[Records from a data collection]
#####
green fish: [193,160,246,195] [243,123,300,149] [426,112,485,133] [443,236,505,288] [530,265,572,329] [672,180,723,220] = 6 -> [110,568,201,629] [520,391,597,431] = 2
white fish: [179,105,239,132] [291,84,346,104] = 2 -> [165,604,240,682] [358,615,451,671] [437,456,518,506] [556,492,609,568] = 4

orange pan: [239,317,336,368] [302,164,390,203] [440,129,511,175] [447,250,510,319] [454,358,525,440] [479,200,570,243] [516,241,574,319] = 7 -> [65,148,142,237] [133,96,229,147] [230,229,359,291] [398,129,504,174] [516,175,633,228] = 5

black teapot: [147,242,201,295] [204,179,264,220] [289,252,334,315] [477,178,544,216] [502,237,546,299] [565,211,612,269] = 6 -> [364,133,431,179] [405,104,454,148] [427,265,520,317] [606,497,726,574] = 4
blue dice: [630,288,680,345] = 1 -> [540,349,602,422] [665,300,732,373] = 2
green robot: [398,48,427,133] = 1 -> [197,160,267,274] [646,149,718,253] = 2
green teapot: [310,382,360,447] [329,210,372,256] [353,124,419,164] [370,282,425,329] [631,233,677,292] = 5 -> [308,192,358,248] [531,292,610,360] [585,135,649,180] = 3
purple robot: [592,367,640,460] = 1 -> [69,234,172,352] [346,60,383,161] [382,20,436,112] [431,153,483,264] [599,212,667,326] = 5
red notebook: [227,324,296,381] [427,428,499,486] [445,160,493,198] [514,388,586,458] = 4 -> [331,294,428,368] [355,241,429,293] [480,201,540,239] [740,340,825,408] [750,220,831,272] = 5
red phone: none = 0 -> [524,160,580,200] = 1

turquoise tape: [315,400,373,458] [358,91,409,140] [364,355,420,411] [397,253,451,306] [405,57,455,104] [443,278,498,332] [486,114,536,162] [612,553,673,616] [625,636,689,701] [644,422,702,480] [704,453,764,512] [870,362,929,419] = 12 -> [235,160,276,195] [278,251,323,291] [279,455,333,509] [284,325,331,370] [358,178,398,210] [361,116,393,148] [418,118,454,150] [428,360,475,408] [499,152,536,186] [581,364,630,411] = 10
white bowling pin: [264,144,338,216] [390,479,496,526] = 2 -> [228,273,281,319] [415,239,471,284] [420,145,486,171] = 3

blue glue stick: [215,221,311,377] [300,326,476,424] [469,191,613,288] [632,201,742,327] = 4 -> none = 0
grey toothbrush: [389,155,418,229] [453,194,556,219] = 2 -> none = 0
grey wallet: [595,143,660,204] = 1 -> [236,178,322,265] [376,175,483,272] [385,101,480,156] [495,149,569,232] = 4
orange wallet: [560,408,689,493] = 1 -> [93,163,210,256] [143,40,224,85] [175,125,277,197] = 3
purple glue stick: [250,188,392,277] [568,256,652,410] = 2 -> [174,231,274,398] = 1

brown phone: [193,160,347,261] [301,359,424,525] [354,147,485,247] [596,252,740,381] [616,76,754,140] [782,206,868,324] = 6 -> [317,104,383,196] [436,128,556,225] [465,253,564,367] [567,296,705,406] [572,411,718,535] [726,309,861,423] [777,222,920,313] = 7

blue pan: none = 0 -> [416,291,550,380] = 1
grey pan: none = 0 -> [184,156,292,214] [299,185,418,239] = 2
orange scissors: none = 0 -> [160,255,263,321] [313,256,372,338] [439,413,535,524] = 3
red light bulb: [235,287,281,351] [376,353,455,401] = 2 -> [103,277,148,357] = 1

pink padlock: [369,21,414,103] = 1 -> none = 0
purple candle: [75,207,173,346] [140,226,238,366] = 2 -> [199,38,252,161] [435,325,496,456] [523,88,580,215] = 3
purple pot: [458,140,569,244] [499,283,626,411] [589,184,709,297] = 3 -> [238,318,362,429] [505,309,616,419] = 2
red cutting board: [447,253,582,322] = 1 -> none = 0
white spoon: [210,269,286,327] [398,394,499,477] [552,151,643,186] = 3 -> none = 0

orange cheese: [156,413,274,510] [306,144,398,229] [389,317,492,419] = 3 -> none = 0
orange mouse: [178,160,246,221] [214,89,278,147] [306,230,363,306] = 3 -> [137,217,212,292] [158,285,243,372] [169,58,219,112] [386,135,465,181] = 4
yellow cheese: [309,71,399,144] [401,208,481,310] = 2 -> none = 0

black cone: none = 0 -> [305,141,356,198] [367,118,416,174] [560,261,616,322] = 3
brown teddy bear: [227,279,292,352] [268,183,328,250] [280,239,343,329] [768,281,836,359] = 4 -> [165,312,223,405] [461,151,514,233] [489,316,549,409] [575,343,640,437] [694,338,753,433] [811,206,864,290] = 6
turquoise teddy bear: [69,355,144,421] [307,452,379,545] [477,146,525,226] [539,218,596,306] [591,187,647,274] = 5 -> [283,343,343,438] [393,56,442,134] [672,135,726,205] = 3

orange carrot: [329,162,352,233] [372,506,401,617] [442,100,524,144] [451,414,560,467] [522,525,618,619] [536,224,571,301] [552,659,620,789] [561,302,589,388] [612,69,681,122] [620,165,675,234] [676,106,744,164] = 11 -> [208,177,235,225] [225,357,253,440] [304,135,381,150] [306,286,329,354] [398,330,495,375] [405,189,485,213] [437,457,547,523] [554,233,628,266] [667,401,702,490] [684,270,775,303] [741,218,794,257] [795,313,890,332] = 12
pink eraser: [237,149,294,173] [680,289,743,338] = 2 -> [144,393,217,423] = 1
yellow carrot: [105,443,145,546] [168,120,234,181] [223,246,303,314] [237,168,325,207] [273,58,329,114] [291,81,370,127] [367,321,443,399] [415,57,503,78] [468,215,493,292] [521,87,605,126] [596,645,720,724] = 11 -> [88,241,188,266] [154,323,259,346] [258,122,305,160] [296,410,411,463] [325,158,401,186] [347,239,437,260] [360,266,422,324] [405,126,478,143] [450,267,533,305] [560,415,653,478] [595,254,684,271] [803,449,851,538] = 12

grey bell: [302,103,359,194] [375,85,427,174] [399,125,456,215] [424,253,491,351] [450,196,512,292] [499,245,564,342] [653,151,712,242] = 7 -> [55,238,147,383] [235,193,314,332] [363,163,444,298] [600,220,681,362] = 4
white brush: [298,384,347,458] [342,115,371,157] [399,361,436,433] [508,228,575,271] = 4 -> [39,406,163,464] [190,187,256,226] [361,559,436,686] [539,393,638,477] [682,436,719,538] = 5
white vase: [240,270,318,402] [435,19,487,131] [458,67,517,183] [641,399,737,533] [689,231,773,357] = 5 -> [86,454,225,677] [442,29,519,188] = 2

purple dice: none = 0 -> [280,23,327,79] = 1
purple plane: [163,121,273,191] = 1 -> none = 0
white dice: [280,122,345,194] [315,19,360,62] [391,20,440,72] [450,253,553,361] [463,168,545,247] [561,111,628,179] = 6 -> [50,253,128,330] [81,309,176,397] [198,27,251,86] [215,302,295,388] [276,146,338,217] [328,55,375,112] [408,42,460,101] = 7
#####
**Task item**. Retype the records above in full, matching each line exactly.

**Task output**.
green fish: [193,160,246,195] [243,123,300,149] [426,112,485,133] [443,236,505,288] [530,265,572,329] [672,180,723,220] = 6 -> [110,568,201,629] [520,391,597,431] = 2
white fish: [179,105,239,132] [291,84,346,104] = 2 -> [165,604,240,682] [358,615,451,671] [437,456,518,506] [556,492,609,568] = 4

orange pan: [239,317,336,368] [302,164,390,203] [440,129,511,175] [447,250,510,319] [454,358,525,440] [479,200,570,243] [516,241,574,319] = 7 -> [65,148,142,237] [133,96,229,147] [230,229,359,291] [398,129,504,174] [516,175,633,228] = 5

black teapot: [147,242,201,295] [204,179,264,220] [289,252,334,315] [477,178,544,216] [502,237,546,299] [565,211,612,269] = 6 -> [364,133,431,179] [405,104,454,148] [427,265,520,317] [606,497,726,574] = 4
blue dice: [630,288,680,345] = 1 -> [540,349,602,422] [665,300,732,373] = 2
green robot: [398,48,427,133] = 1 -> [197,160,267,274] [646,149,718,253] = 2
green teapot: [310,382,360,447] [329,210,372,256] [353,124,419,164] [370,282,425,329] [631,233,677,292] = 5 -> [308,192,358,248] [531,292,610,360] [585,135,649,180] = 3
purple robot: [592,367,640,460] = 1 -> [69,234,172,352] [346,60,383,161] [382,20,436,112] [431,153,483,264] [599,212,667,326] = 5
red notebook: [227,324,296,381] [427,428,499,486] [445,160,493,198] [514,388,586,458] = 4 -> [331,294,428,368] [355,241,429,293] [480,201,540,239] [740,340,825,408] [750,220,831,272] = 5
red phone: none = 0 -> [524,160,580,200] = 1

turquoise tape: [315,400,373,458] [358,91,409,140] [364,355,420,411] [397,253,451,306] [405,57,455,104] [443,278,498,332] [486,114,536,162] [612,553,673,616] [625,636,689,701] [644,422,702,480] [704,453,764,512] [870,362,929,419] = 12 -> [235,160,276,195] [278,251,323,291] [279,455,333,509] [284,325,331,370] [358,178,398,210] [361,116,393,148] [418,118,454,150] [428,360,475,408] [499,152,536,186] [581,364,630,411] = 10
white bowling pin: [264,144,338,216] [390,479,496,526] = 2 -> [228,273,281,319] [415,239,471,284] [420,145,486,171] = 3

blue glue stick: [215,221,311,377] [300,326,476,424] [469,191,613,288] [632,201,742,327] = 4 -> none = 0
grey toothbrush: [389,155,418,229] [453,194,556,219] = 2 -> none = 0
grey wallet: [595,143,660,204] = 1 -> [236,178,322,265] [376,175,483,272] [385,101,480,156] [495,149,569,232] = 4
orange wallet: [560,408,689,493] = 1 -> [93,163,210,256] [143,40,224,85] [175,125,277,197] = 3
purple glue stick: [250,188,392,277] [568,256,652,410] = 2 -> [174,231,274,398] = 1

brown phone: [193,160,347,261] [301,359,424,525] [354,147,485,247] [596,252,740,381] [616,76,754,140] [782,206,868,324] = 6 -> [317,104,383,196] [436,128,556,225] [465,253,564,367] [567,296,705,406] [572,411,718,535] [726,309,861,423] [777,222,920,313] = 7

blue pan: none = 0 -> [416,291,550,380] = 1
grey pan: none = 0 -> [184,156,292,214] [299,185,418,239] = 2
orange scissors: none = 0 -> [160,255,263,321] [313,256,372,338] [439,413,535,524] = 3
red light bulb: [235,287,281,351] [376,353,455,401] = 2 -> [103,277,148,357] = 1

pink padlock: [369,21,414,103] = 1 -> none = 0
purple candle: [75,207,173,346] [140,226,238,366] = 2 -> [199,38,252,161] [435,325,496,456] [523,88,580,215] = 3
purple pot: [458,140,569,244] [499,283,626,411] [589,184,709,297] = 3 -> [238,318,362,429] [505,309,616,419] = 2
red cutting board: [447,253,582,322] = 1 -> none = 0
white spoon: [210,269,286,327] [398,394,499,477] [552,151,643,186] = 3 -> none = 0

orange cheese: [156,413,274,510] [306,144,398,229] [389,317,492,419] = 3 -> none = 0
orange mouse: [178,160,246,221] [214,89,278,147] [306,230,363,306] = 3 -> [137,217,212,292] [158,285,243,372] [169,58,219,112] [386,135,465,181] = 4
yellow cheese: [309,71,399,144] [401,208,481,310] = 2 -> none = 0

black cone: none = 0 -> [305,141,356,198] [367,118,416,174] [560,261,616,322] = 3
brown teddy bear: [227,279,292,352] [268,183,328,250] [280,239,343,329] [768,281,836,359] = 4 -> [165,312,223,405] [461,151,514,233] [489,316,549,409] [575,343,640,437] [694,338,753,433] [811,206,864,290] = 6
turquoise teddy bear: [69,355,144,421] [307,452,379,545] [477,146,525,226] [539,218,596,306] [591,187,647,274] = 5 -> [283,343,343,438] [393,56,442,134] [672,135,726,205] = 3

orange carrot: [329,162,352,233] [372,506,401,617] [442,100,524,144] [451,414,560,467] [522,525,618,619] [536,224,571,301] [552,659,620,789] [561,302,589,388] [612,69,681,122] [620,165,675,234] [676,106,744,164] = 11 -> [208,177,235,225] [225,357,253,440] [304,135,381,150] [306,286,329,354] [398,330,495,375] [405,189,485,213] [437,457,547,523] [554,233,628,266] [667,401,702,490] [684,270,775,303] [741,218,794,257] [795,313,890,332] = 12
pink eraser: [237,149,294,173] [680,289,743,338] = 2 -> [144,393,217,423] = 1
yellow carrot: [105,443,145,546] [168,120,234,181] [223,246,303,314] [237,168,325,207] [273,58,329,114] [291,81,370,127] [367,321,443,399] [415,57,503,78] [468,215,493,292] [521,87,605,126] [596,645,720,724] = 11 -> [88,241,188,266] [154,323,259,346] [258,122,305,160] [296,410,411,463] [325,158,401,186] [347,239,437,260] [360,266,422,324] [405,126,478,143] [450,267,533,305] [560,415,653,478] [595,254,684,271] [803,449,851,538] = 12

grey bell: [302,103,359,194] [375,85,427,174] [399,125,456,215] [424,253,491,351] [450,196,512,292] [499,245,564,342] [653,151,712,242] = 7 -> [55,238,147,383] [235,193,314,332] [363,163,444,298] [600,220,681,362] = 4
white brush: [298,384,347,458] [342,115,371,157] [399,361,436,433] [508,228,575,271] = 4 -> [39,406,163,464] [190,187,256,226] [361,559,436,686] [539,393,638,477] [682,436,719,538] = 5
white vase: [240,270,318,402] [435,19,487,131] [458,67,517,183] [641,399,737,533] [689,231,773,357] = 5 -> [86,454,225,677] [442,29,519,188] = 2

purple dice: none = 0 -> [280,23,327,79] = 1
purple plane: [163,121,273,191] = 1 -> none = 0
white dice: [280,122,345,194] [315,19,360,62] [391,20,440,72] [450,253,553,361] [463,168,545,247] [561,111,628,179] = 6 -> [50,253,128,330] [81,309,176,397] [198,27,251,86] [215,302,295,388] [276,146,338,217] [328,55,375,112] [408,42,460,101] = 7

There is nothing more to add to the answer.